● **RECORDS FOR THIS EXERCISE**

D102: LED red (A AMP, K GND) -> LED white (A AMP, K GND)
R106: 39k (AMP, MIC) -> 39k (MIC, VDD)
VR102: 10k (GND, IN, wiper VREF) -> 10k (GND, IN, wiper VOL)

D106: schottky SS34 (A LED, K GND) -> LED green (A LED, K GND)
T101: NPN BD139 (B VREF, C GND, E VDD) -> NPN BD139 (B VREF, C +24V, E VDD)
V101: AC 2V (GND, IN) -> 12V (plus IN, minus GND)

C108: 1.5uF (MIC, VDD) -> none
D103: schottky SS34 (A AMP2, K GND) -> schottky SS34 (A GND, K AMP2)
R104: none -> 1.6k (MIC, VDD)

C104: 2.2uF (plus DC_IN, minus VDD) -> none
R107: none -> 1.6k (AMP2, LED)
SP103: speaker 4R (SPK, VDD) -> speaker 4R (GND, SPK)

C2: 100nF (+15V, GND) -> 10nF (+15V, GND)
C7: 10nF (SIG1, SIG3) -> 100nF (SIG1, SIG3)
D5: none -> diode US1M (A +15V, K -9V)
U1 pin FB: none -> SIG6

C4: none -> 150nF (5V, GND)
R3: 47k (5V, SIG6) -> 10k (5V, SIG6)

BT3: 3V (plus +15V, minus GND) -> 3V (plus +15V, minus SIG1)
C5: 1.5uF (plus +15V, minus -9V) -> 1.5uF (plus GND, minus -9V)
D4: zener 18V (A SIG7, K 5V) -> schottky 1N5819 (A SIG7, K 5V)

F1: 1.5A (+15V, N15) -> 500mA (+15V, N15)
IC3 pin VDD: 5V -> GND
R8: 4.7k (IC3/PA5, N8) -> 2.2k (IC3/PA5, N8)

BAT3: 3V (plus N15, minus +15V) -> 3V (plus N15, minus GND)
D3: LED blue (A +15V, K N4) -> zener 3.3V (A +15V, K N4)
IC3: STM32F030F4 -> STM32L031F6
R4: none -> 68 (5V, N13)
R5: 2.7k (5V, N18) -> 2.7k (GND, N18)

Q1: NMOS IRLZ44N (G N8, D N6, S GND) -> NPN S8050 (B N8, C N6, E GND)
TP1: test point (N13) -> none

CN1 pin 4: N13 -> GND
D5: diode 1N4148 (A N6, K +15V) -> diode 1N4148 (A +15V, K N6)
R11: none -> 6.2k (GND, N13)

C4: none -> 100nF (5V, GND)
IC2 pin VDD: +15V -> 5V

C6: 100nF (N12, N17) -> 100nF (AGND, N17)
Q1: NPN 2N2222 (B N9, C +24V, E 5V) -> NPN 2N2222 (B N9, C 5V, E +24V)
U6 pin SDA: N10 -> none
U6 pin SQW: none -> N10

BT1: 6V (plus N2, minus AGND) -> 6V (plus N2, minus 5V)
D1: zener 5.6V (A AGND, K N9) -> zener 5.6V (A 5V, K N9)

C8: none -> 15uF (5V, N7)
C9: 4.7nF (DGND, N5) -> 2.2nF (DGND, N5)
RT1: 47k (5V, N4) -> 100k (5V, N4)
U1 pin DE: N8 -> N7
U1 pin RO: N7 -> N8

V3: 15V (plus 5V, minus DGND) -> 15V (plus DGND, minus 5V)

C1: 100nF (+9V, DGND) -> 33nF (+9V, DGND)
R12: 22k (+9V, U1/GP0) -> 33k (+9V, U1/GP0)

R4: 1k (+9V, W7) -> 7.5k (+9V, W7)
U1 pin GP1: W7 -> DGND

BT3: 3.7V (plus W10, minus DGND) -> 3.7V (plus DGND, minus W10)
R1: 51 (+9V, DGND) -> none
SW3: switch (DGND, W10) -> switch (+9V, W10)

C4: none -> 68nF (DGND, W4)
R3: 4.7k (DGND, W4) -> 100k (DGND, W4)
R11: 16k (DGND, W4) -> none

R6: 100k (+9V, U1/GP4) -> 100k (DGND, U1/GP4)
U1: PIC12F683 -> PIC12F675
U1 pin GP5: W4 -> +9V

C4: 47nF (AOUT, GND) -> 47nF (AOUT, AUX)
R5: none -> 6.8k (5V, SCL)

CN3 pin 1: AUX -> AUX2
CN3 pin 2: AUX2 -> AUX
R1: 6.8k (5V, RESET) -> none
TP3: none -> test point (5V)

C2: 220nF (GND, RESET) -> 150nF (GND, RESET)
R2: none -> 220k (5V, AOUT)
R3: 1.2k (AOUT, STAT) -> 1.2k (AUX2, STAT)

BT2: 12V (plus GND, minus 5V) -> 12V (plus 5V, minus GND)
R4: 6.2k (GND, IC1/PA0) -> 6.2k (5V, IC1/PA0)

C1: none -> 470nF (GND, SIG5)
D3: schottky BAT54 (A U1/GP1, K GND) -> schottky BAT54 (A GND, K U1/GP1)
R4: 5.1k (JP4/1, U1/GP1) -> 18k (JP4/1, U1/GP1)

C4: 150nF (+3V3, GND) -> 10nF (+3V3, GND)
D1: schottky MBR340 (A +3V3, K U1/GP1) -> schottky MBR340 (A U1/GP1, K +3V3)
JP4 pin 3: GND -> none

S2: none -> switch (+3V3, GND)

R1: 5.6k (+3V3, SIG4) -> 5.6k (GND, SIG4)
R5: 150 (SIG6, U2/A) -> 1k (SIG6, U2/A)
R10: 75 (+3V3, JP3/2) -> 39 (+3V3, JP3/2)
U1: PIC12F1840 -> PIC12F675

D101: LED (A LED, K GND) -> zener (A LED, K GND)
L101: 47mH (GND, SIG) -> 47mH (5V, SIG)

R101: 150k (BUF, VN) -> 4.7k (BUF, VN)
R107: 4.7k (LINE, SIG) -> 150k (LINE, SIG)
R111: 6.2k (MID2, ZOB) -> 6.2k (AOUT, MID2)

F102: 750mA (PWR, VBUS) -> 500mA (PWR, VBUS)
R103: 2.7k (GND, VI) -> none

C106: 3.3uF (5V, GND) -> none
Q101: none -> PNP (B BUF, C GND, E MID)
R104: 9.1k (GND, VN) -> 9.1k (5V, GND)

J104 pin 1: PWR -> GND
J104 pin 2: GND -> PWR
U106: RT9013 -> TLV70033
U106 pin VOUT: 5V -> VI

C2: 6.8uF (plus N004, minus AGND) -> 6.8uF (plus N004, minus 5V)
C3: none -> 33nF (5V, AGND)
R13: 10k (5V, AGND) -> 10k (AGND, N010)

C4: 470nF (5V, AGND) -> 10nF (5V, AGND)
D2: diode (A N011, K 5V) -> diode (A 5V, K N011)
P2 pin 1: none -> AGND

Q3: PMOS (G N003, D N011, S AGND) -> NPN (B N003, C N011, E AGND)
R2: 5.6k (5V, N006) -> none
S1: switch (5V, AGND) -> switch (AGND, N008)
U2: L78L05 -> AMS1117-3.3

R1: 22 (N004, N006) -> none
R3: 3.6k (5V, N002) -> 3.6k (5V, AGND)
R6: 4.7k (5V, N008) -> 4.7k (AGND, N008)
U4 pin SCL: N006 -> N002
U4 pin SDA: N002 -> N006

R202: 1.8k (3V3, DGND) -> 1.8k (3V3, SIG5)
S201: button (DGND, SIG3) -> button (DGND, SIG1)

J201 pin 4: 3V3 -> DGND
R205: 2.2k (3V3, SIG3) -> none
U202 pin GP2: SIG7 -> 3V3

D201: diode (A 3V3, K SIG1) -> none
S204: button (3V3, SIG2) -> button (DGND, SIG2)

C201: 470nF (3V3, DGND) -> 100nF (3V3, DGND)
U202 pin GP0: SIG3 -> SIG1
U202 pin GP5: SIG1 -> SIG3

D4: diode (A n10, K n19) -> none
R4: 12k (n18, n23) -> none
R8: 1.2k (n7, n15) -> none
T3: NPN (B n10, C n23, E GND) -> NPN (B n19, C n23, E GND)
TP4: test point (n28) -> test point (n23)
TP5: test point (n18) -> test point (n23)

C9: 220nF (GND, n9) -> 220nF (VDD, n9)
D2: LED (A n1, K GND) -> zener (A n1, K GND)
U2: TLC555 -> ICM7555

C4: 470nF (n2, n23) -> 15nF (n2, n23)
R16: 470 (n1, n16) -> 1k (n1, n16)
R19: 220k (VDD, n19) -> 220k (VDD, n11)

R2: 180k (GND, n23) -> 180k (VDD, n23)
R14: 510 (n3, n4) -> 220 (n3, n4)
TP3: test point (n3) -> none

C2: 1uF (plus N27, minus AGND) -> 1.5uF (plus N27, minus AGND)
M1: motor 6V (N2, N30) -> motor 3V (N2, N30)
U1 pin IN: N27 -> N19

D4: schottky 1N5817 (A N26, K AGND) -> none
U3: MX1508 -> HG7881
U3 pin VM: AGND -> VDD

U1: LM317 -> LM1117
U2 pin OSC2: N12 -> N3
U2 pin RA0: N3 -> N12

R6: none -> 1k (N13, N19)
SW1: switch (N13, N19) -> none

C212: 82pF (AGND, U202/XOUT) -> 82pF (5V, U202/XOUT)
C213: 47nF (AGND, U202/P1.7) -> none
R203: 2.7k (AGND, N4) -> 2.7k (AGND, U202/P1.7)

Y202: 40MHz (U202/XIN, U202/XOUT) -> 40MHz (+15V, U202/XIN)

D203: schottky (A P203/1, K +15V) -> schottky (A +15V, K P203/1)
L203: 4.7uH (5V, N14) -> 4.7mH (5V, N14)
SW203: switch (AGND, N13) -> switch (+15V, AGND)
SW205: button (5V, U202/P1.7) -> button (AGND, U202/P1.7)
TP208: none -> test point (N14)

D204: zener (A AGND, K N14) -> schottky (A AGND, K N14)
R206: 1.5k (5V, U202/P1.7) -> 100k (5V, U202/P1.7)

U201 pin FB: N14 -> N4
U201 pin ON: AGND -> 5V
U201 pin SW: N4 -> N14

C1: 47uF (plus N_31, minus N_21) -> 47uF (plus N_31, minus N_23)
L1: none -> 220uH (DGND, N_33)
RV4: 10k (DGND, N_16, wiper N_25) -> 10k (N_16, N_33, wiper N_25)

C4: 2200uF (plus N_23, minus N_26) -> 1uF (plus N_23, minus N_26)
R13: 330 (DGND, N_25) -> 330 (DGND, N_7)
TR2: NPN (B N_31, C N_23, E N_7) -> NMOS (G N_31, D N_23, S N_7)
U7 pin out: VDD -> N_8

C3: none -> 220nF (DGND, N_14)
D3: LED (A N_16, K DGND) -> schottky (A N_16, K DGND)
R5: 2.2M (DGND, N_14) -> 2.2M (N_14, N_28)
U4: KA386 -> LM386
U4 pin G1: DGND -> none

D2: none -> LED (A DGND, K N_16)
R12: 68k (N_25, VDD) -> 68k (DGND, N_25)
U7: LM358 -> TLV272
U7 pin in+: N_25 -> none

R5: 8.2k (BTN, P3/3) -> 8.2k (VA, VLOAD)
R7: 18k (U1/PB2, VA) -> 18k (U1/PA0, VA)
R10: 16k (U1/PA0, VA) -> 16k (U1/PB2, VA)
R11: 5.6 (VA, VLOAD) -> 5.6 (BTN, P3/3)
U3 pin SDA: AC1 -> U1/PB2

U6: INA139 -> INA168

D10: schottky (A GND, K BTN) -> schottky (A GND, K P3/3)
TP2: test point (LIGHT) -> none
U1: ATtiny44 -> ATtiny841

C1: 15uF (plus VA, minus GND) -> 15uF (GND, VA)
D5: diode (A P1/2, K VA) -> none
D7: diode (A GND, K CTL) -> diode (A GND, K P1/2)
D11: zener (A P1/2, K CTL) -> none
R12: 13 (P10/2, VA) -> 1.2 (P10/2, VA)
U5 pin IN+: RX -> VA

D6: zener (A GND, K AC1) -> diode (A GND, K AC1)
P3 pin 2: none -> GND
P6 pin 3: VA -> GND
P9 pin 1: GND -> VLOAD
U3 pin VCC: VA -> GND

● **DIRECTIONS**
Throughout the material above, find each line with "button" and return it.

● **ANSWER TO THIS PROBLEM**
S201: button (DGND, SIG3) -> button (DGND, SIG1)
S204: button (3V3, SIG2) -> button (DGND, SIG2)
SW205: button (5V, U202/P1.7) -> button (AGND, U202/P1.7)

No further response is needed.